-- Supplied material follows --

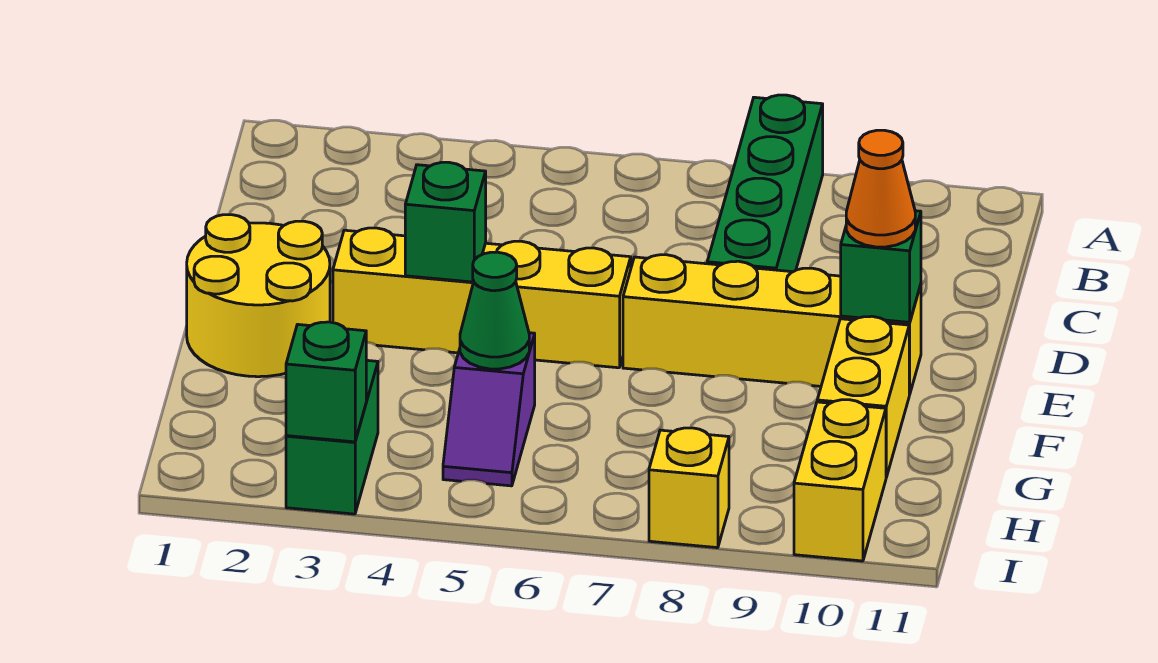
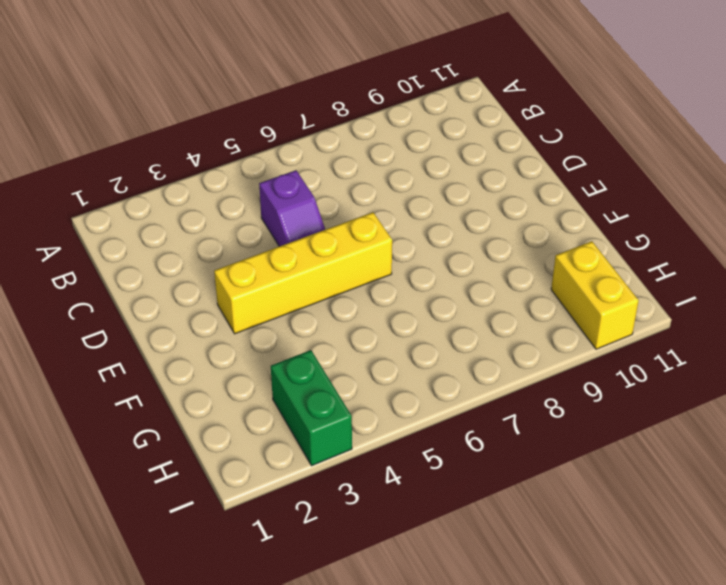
purple slope C5:D5 level 1 top C -> purple slope G5:H5 level 1 top G
none -> green brick A8:D8 level 1
none -> yellow round brick E1:F2 level 1
none -> yellow brick E7:E10 level 1

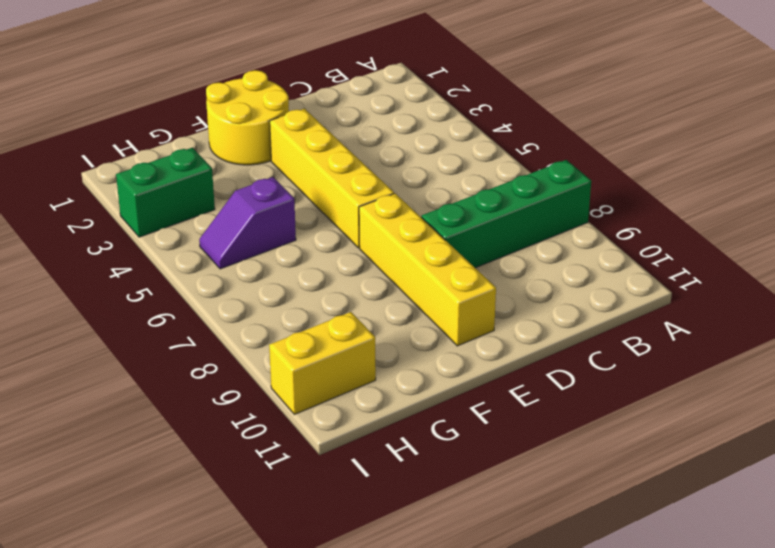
none -> yellow brick F10:G10 level 1
none -> yellow brick I8 level 1
none -> green brick E4 level 2

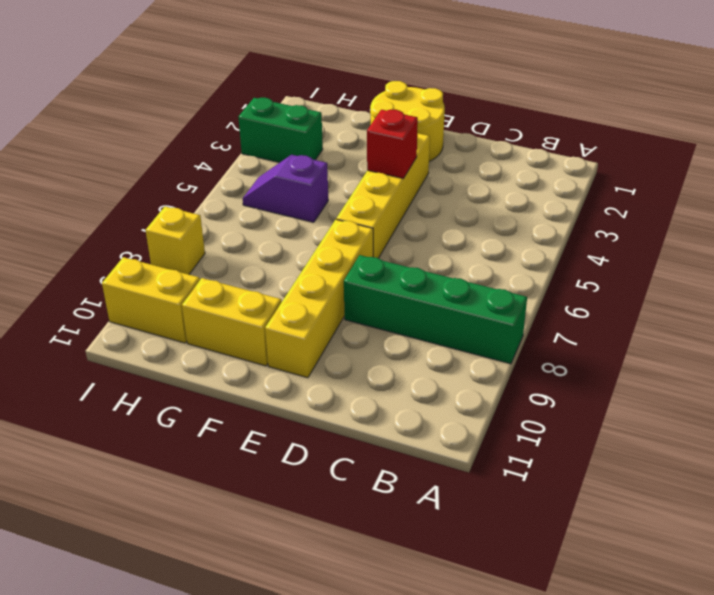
red brick E4 level 2 -> green brick E4 level 2
none -> green brick E10 level 2
none -> green cone G5 level 2
none -> green brick I3 level 2

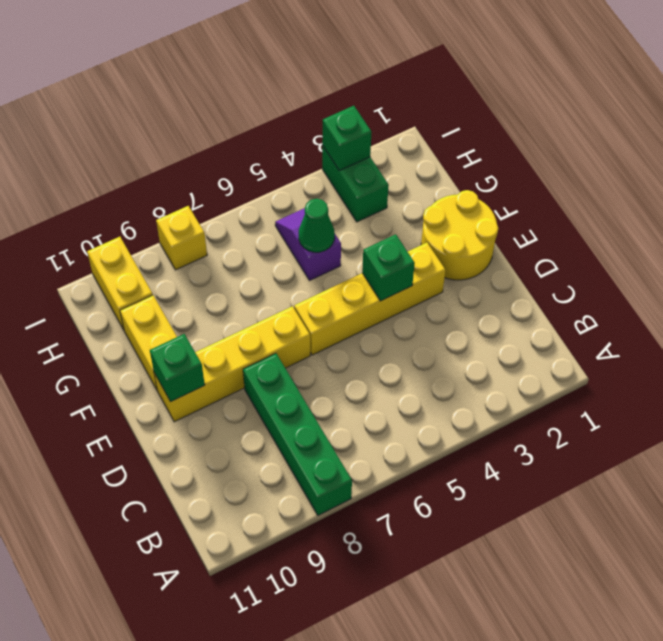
none -> orange cone E10 level 3

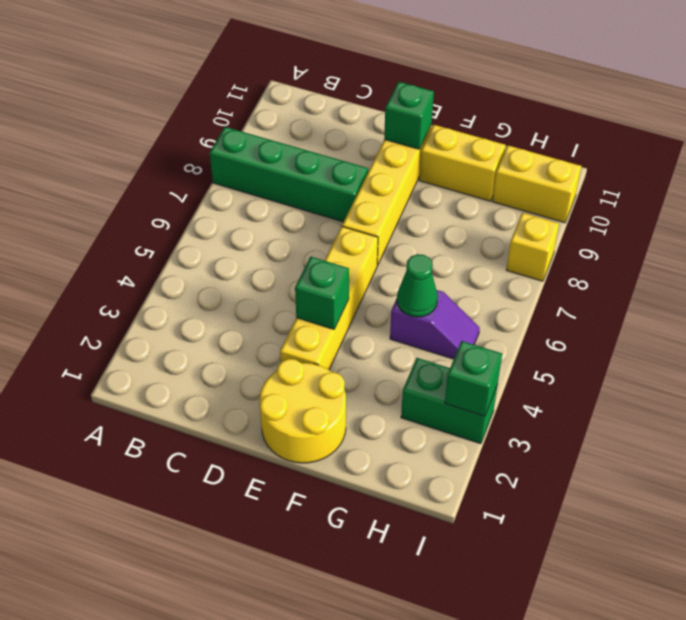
none -> orange cone E10 level 3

-- Supplied material concluded --

* [What you have to do]: No pictures belong in the answer; copy all other parts of the listing exactly.

* [Task output]:
purple slope C5:D5 level 1 top C -> purple slope G5:H5 level 1 top G
none -> green brick A8:D8 level 1
none -> yellow round brick E1:F2 level 1
none -> yellow brick E7:E10 level 1

none -> yellow brick F10:G10 level 1
none -> yellow brick I8 level 1
none -> green brick E4 level 2

red brick E4 level 2 -> green brick E4 level 2
none -> green brick E10 level 2
none -> green cone G5 level 2
none -> green brick I3 level 2

none -> orange cone E10 level 3

none -> orange cone E10 level 3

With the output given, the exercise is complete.